Top of Exercise data
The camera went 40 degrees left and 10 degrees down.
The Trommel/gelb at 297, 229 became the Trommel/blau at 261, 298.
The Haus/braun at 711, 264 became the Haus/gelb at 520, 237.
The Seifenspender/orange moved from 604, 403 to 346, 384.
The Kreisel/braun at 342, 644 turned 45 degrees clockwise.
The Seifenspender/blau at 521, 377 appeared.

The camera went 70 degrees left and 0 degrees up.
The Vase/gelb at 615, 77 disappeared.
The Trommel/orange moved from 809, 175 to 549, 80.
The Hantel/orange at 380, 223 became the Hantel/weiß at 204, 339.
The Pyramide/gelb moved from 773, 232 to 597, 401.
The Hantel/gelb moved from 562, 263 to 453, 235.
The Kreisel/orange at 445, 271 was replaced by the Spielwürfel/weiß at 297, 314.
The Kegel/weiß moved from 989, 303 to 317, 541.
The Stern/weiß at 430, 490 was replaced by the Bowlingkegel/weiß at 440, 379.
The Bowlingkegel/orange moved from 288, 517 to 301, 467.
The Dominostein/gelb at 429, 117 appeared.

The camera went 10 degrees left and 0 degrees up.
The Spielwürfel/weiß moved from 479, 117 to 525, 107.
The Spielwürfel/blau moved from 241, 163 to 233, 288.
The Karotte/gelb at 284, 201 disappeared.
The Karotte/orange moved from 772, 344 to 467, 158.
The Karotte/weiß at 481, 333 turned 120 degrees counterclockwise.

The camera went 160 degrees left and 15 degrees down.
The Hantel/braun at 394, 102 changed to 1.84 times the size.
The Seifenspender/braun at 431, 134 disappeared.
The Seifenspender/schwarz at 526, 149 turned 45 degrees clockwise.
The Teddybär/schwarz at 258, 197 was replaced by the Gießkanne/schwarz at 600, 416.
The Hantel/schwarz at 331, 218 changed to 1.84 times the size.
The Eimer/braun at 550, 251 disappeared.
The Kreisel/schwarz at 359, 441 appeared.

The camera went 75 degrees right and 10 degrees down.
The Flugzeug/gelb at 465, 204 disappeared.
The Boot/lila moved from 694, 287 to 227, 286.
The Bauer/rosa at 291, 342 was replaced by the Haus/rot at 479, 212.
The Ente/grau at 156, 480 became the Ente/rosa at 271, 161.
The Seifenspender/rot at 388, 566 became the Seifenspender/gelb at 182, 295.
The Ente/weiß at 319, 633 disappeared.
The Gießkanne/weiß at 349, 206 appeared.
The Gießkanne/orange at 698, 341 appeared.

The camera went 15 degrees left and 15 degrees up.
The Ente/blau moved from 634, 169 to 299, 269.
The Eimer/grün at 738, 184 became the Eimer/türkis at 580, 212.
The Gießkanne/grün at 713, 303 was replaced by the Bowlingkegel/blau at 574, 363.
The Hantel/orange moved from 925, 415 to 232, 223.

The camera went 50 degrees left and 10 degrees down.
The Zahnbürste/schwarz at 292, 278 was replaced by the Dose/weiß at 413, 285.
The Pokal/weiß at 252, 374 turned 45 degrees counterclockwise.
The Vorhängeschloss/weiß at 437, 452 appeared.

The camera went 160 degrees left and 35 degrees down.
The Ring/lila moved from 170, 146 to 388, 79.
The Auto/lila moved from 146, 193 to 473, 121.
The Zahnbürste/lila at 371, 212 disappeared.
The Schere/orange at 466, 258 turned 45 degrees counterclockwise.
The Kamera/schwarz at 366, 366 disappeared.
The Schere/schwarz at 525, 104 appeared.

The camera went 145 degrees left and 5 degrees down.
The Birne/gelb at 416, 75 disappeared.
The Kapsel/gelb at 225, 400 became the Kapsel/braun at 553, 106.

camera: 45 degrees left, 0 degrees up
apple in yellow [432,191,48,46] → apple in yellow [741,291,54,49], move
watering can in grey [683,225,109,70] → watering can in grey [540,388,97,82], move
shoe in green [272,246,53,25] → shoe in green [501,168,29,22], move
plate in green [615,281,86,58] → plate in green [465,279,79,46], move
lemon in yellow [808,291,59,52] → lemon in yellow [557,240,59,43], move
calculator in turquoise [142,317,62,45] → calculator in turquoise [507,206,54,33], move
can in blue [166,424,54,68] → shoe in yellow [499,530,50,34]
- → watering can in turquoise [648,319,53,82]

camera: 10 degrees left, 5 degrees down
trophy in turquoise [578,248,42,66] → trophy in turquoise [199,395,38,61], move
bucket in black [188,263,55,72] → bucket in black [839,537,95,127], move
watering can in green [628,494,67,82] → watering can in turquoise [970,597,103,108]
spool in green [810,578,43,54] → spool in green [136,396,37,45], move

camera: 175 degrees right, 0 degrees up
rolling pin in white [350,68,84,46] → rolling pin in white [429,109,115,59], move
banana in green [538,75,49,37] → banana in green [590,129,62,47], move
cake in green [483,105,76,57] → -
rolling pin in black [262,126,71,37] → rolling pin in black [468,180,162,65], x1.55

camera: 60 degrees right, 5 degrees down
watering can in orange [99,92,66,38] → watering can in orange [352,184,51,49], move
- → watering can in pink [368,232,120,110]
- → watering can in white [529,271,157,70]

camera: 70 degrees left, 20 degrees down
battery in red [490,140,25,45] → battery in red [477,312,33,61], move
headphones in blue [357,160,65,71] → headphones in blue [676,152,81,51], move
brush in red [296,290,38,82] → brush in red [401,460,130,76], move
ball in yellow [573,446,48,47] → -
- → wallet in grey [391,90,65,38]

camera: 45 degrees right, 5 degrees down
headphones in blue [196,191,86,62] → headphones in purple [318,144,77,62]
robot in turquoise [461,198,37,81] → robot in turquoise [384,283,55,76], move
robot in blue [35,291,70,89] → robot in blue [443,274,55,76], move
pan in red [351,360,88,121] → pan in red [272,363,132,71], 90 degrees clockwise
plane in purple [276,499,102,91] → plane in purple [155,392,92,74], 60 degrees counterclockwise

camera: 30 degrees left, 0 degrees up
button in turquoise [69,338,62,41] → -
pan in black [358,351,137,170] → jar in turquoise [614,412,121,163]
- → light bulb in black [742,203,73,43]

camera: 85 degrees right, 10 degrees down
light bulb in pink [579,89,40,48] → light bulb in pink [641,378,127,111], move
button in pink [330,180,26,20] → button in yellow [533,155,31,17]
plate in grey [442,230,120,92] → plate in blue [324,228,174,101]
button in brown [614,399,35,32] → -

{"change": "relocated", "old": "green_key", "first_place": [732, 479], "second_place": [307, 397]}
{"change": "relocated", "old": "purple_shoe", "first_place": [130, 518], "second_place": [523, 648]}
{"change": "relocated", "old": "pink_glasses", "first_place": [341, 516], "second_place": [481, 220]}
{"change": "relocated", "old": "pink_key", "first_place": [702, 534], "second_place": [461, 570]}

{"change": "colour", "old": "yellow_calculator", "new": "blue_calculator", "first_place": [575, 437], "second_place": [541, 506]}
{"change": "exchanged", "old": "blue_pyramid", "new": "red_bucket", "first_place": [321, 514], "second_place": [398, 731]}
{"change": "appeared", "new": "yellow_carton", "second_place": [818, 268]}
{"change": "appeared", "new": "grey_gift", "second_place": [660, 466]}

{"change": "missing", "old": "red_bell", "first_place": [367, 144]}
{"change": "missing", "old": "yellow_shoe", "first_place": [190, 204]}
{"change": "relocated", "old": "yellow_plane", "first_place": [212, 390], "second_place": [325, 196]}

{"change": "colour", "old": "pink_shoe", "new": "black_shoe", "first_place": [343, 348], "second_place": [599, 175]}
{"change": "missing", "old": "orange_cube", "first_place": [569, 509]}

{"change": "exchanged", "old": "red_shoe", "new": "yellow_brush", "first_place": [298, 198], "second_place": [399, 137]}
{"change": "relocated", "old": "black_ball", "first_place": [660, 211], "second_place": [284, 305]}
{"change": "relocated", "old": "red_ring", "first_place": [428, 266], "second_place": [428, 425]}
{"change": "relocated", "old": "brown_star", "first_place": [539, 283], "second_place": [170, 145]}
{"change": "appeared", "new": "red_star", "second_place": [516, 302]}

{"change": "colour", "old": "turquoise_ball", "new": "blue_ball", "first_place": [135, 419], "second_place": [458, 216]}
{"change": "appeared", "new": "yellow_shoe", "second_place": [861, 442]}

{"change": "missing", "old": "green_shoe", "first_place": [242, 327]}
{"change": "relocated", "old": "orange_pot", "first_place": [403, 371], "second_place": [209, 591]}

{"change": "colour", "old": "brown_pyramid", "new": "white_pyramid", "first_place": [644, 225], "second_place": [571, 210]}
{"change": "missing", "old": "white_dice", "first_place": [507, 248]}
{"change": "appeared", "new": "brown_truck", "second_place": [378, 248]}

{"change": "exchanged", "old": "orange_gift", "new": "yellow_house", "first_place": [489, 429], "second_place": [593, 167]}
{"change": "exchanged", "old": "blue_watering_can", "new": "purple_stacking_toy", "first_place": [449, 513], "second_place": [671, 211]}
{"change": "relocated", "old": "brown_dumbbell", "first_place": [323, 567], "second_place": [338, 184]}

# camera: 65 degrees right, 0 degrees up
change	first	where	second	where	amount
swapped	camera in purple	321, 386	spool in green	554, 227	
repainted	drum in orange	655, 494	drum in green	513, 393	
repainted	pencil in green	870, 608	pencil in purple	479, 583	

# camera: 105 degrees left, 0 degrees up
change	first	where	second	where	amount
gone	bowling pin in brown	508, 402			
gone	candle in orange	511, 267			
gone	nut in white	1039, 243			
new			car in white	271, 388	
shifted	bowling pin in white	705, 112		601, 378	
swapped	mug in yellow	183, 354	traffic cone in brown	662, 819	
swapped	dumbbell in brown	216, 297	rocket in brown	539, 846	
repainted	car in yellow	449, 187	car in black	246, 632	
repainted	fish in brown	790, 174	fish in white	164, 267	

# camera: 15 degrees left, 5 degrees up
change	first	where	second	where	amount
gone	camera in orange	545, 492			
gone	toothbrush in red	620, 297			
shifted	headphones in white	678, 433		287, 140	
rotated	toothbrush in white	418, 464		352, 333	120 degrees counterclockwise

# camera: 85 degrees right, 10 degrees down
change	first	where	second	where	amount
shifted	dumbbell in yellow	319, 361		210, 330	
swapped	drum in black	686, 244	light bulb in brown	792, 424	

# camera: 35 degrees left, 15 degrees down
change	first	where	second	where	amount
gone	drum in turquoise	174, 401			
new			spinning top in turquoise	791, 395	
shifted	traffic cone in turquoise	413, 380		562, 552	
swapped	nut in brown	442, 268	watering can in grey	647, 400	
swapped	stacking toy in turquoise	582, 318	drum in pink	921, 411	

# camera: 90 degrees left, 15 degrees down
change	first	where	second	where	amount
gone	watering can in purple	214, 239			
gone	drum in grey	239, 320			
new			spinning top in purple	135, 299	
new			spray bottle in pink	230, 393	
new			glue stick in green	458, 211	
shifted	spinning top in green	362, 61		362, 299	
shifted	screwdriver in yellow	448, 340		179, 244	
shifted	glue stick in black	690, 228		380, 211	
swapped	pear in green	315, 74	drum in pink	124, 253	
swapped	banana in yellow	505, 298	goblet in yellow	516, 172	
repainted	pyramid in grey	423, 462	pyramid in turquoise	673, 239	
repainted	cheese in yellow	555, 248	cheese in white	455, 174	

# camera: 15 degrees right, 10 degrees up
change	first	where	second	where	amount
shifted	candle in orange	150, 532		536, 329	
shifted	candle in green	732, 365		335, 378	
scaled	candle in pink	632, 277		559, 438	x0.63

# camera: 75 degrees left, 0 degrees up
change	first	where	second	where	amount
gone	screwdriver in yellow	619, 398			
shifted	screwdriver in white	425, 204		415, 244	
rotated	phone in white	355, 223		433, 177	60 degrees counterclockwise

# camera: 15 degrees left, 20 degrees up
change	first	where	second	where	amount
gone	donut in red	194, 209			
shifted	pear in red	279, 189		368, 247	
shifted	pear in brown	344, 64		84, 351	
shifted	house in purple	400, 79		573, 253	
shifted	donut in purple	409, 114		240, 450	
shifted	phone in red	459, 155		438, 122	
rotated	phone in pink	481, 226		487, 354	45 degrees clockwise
Bottom of Exercise data
* Aim of the task *
Look above for the line containing "calculator in turquoise [142,317,62,45]". Output from there through the line containing "can in blue", exactly and inclusively.

* Solution to this problem *
calculator in turquoise [142,317,62,45] → calculator in turquoise [507,206,54,33], move
can in blue [166,424,54,68] → shoe in yellow [499,530,50,34]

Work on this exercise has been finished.